Excerpted data:
▬▬▬▬▬▬▬▬▬▬
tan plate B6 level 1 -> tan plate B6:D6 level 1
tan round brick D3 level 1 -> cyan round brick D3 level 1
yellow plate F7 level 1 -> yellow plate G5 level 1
▬▬▬▬▬▬▬▬▬▬
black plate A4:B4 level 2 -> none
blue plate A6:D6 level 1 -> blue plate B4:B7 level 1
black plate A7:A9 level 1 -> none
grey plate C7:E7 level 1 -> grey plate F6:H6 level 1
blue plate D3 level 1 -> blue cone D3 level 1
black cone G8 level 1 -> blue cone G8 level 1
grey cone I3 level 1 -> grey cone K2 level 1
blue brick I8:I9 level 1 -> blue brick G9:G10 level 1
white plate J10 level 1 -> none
▬▬▬▬▬▬▬▬▬▬
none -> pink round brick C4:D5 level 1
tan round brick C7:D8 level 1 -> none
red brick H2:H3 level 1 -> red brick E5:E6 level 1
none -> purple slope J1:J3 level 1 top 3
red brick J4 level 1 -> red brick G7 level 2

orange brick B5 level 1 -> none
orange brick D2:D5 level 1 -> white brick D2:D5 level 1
▬▬▬▬▬▬▬▬▬▬
Assigned task: Could you return exactly the lines above from the line with "none -> pink round brick C4:D5 level 1" to the line with "orange brick B5 level 1 -> none", both included, and nothing else?

Finished task:
none -> pink round brick C4:D5 level 1
tan round brick C7:D8 level 1 -> none
red brick H2:H3 level 1 -> red brick E5:E6 level 1
none -> purple slope J1:J3 level 1 top 3
red brick J4 level 1 -> red brick G7 level 2

orange brick B5 level 1 -> none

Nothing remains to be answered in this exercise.